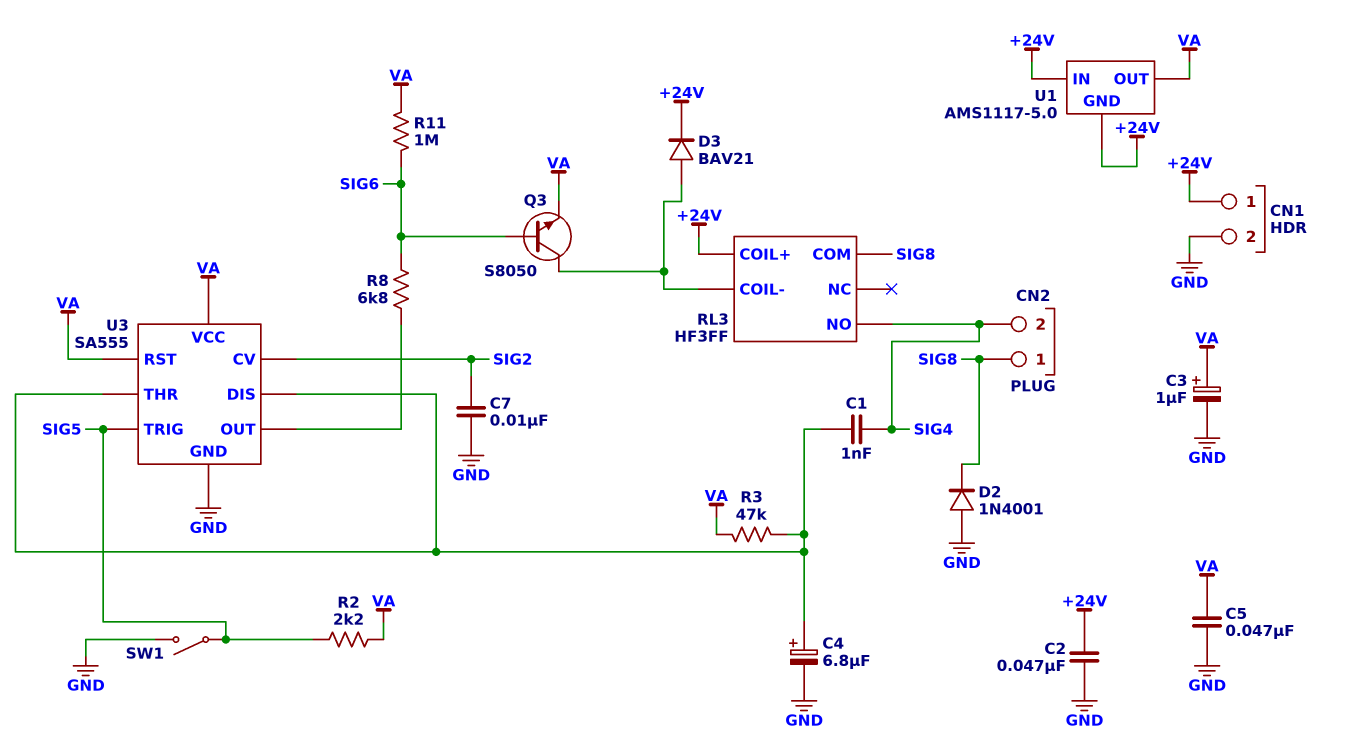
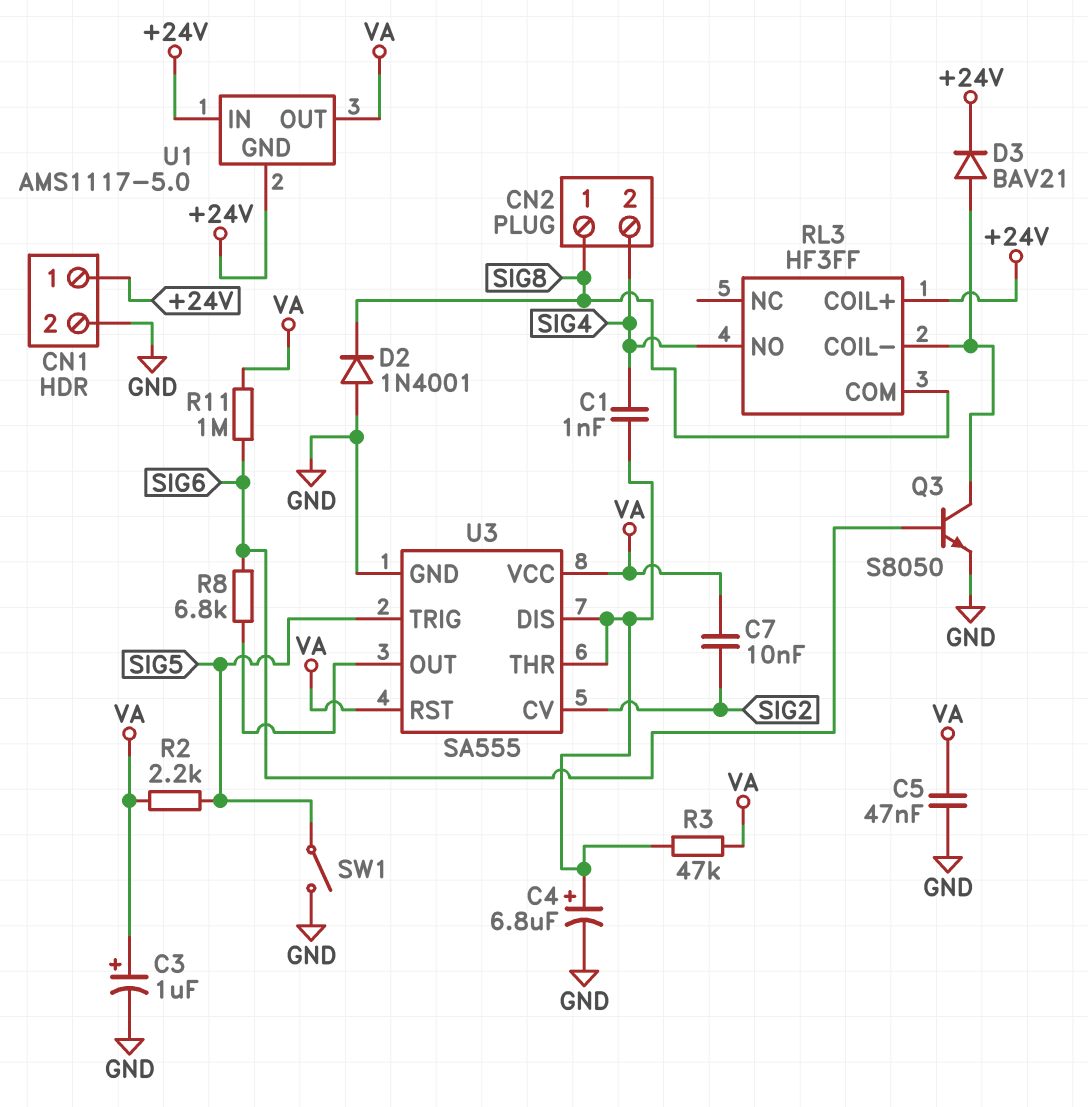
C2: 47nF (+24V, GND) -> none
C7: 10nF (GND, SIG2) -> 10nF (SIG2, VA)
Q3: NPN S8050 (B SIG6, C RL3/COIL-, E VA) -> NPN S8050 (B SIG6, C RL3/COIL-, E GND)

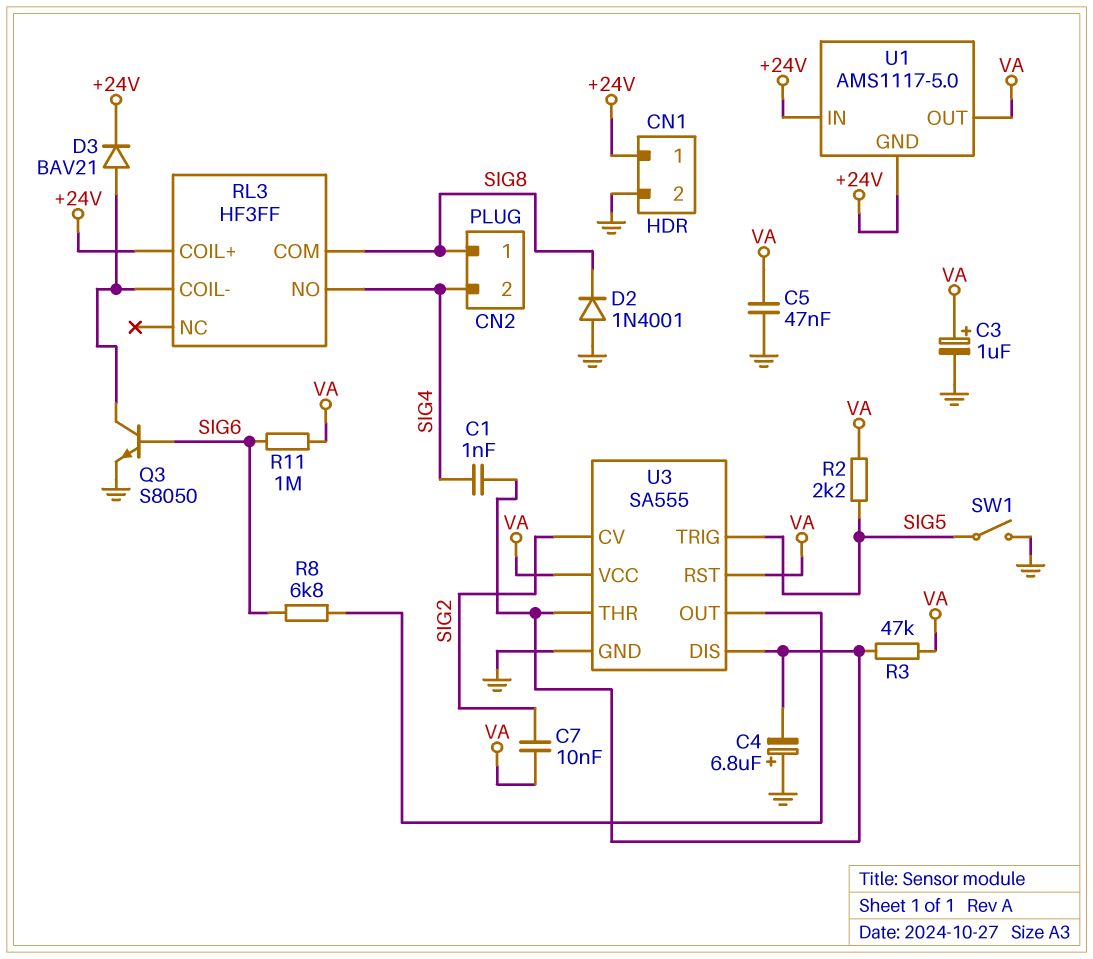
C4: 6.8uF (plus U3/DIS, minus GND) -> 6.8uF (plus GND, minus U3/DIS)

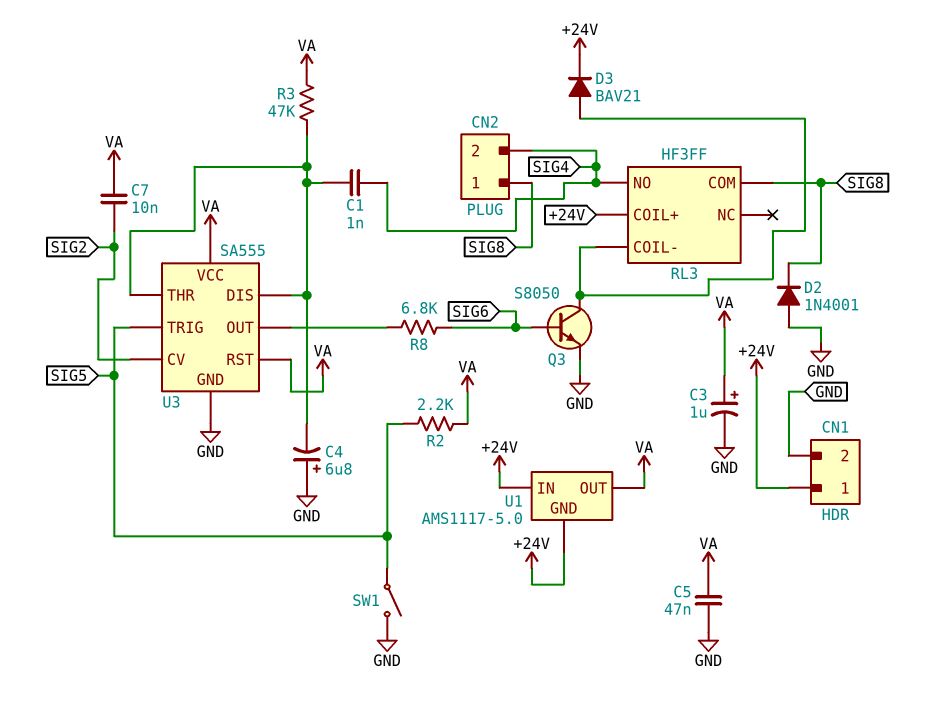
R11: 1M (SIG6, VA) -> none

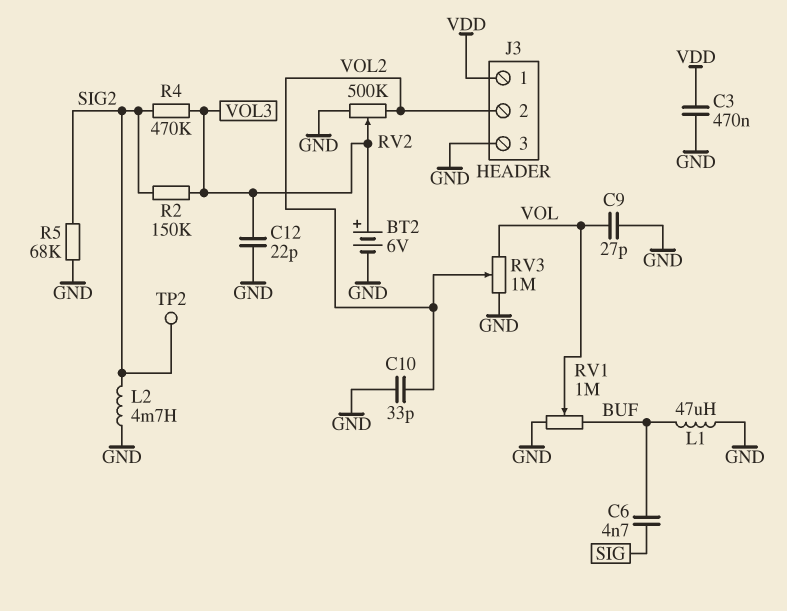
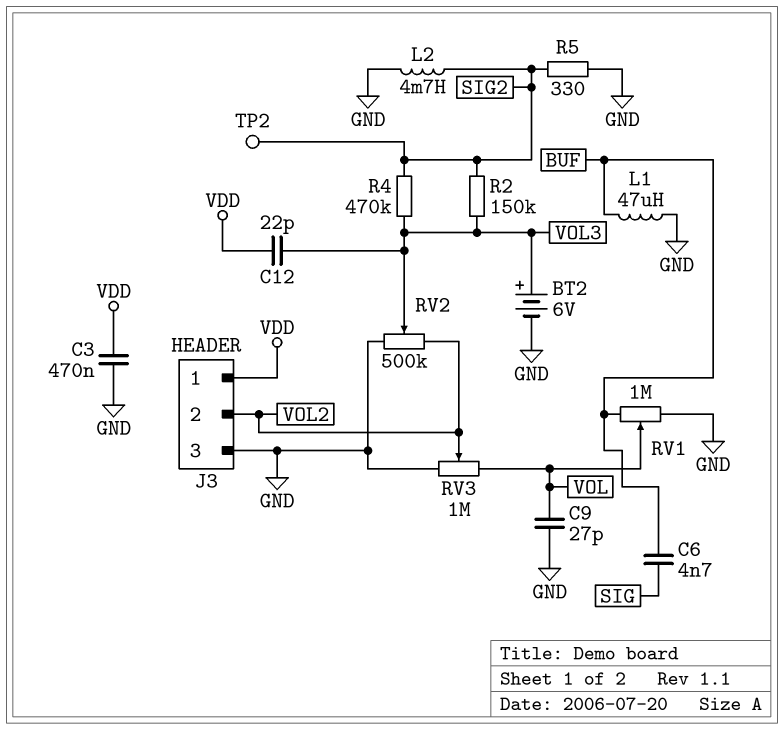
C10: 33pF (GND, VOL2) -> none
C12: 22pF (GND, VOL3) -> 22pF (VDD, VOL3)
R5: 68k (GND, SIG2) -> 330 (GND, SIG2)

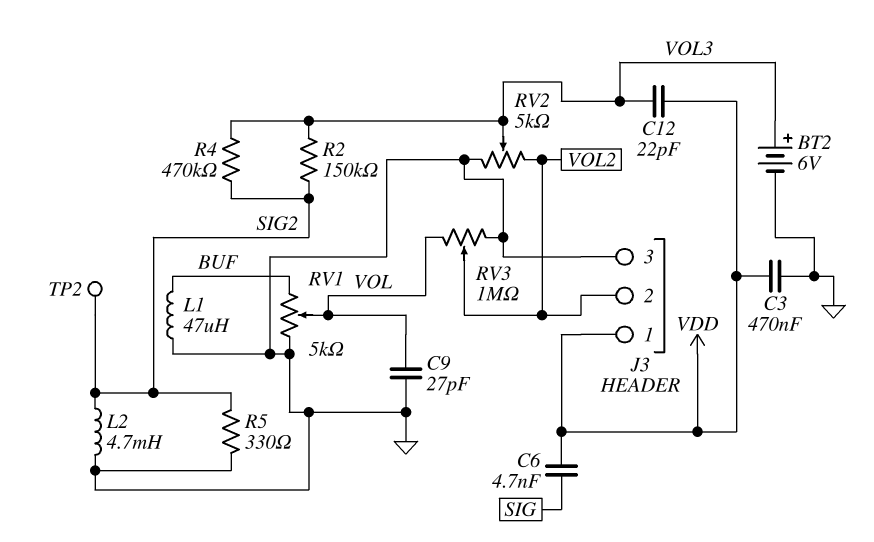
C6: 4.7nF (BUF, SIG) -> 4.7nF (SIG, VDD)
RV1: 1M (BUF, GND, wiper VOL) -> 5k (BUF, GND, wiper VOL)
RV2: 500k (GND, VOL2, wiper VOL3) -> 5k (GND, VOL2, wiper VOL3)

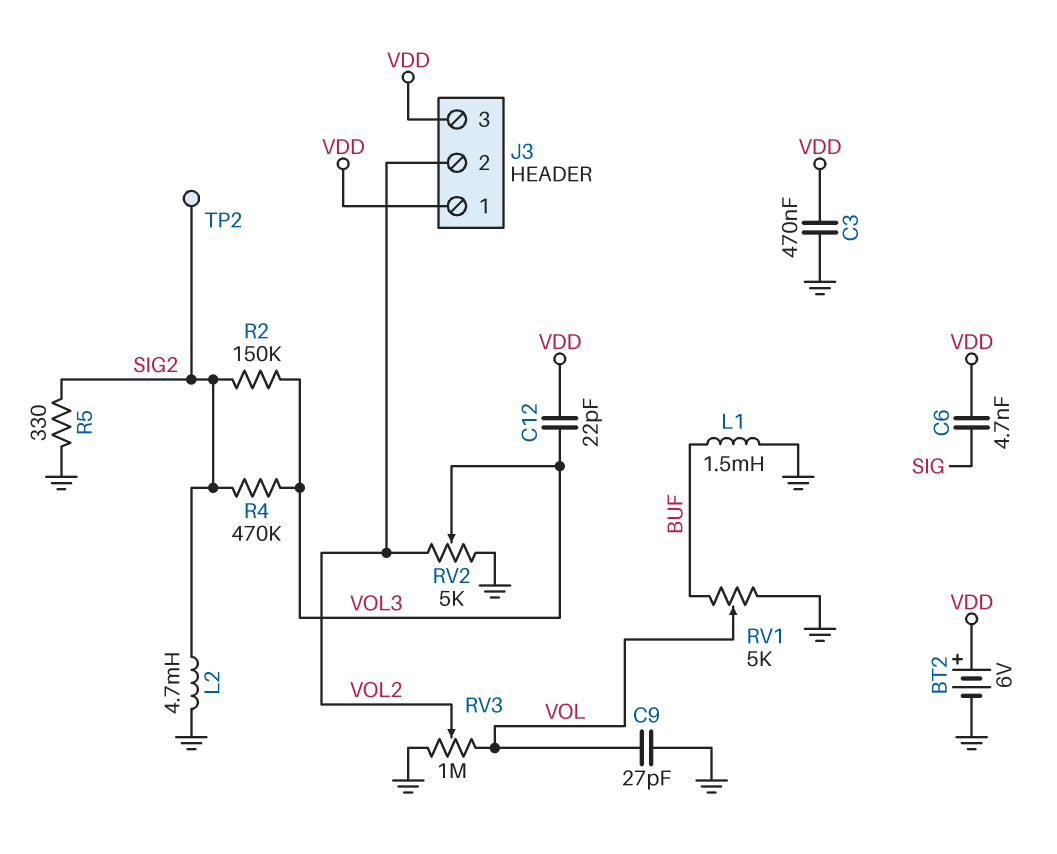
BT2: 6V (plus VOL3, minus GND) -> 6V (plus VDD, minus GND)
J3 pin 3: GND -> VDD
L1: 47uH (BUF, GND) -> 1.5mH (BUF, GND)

■ WHAT IS REQUIRED
What is the number of lines in the records that contain the string "minus"? Give only that number.

■ SOLUTION TO THIS EXERCISE
2